▶ **Exercise details**
Exclude images and print all the records verbatim.
::::
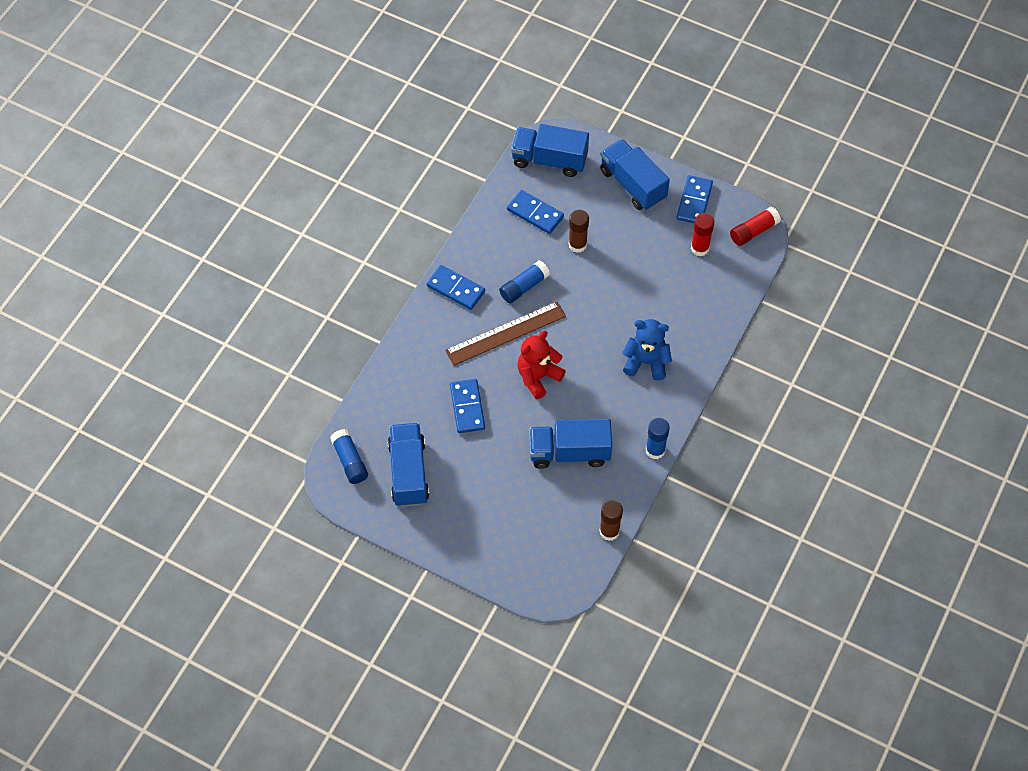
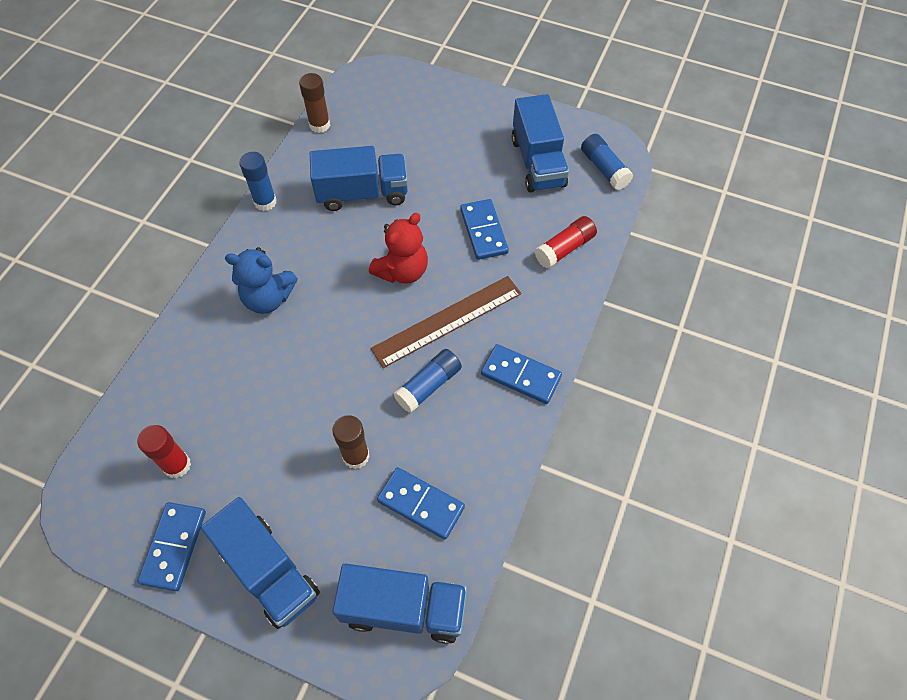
camera: 175 degrees right, 0 degrees up
(753, 231) = (91, 500): red glue stick -> red glue stick (564, 248)

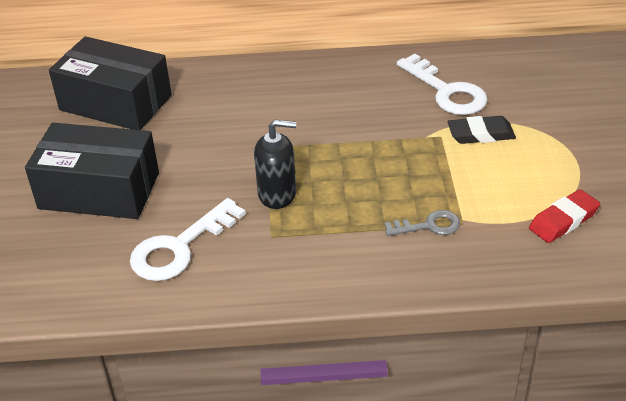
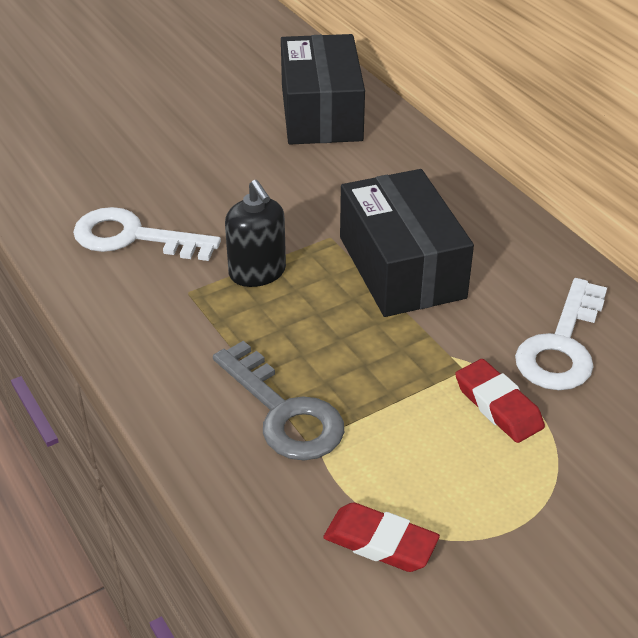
camera: 60 degrees right, 0 degrees up
(99, 190) = (183, 157): black box -> black box (401, 267)
(429, 226) = (284, 412): grey key -> grey key, size x1.72
(480, 134) = (498, 406): black eraser -> red eraser

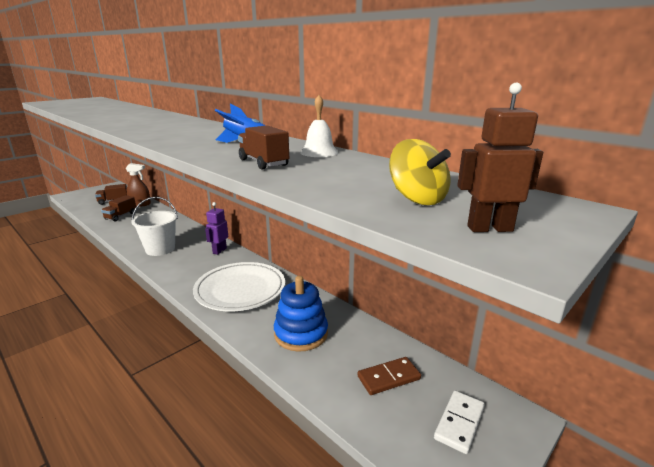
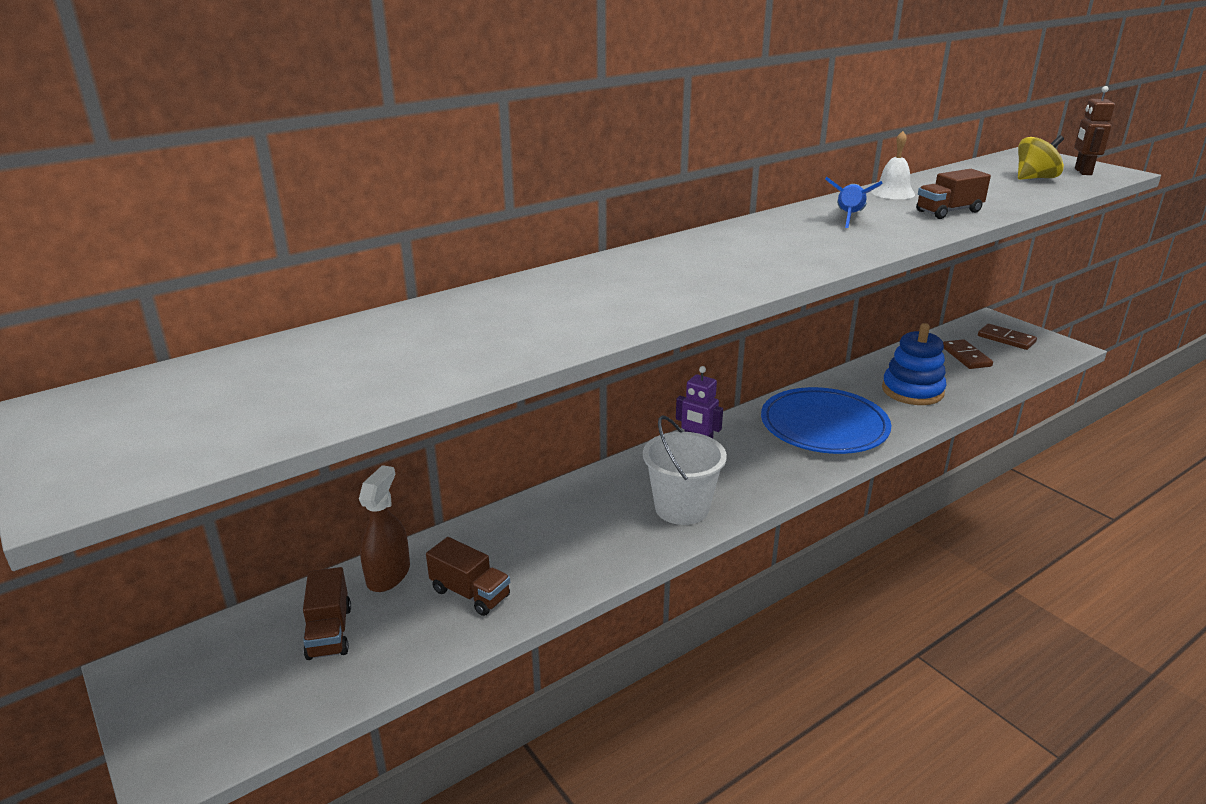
camera: 80 degrees left, 5 degrees up
(240, 290) = (824, 426): white plate -> blue plate
(459, 423) = (1006, 339): white domino -> brown domino

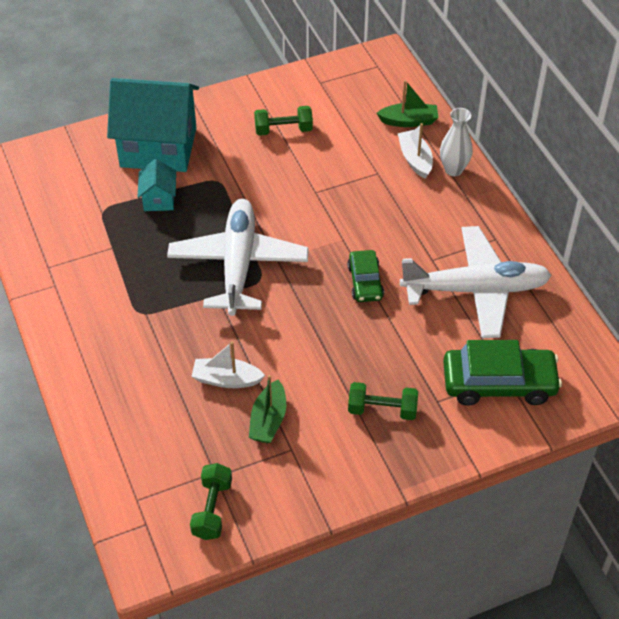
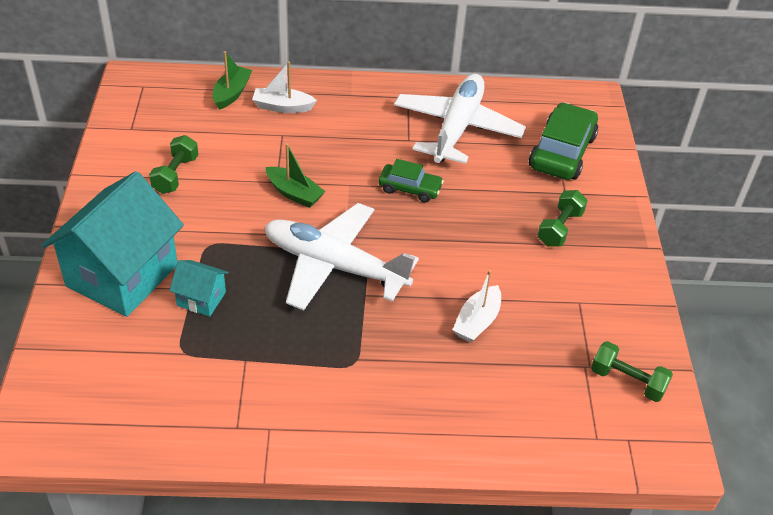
camera: 70 degrees left, 5 degrees down
(268, 420) = (539, 307): green boat -> green boat (294, 193)
(453, 169) = (312, 90): white vase -> none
::::
▶ **Solution for this task**
camera: 175 degrees right, 0 degrees up
(753, 231) = (91, 500): red glue stick -> red glue stick (564, 248)

camera: 60 degrees right, 0 degrees up
(99, 190) = (183, 157): black box -> black box (401, 267)
(429, 226) = (284, 412): grey key -> grey key, size x1.72
(480, 134) = (498, 406): black eraser -> red eraser

camera: 80 degrees left, 5 degrees up
(240, 290) = (824, 426): white plate -> blue plate
(459, 423) = (1006, 339): white domino -> brown domino

camera: 70 degrees left, 5 degrees down
(268, 420) = (539, 307): green boat -> green boat (294, 193)
(453, 169) = (312, 90): white vase -> none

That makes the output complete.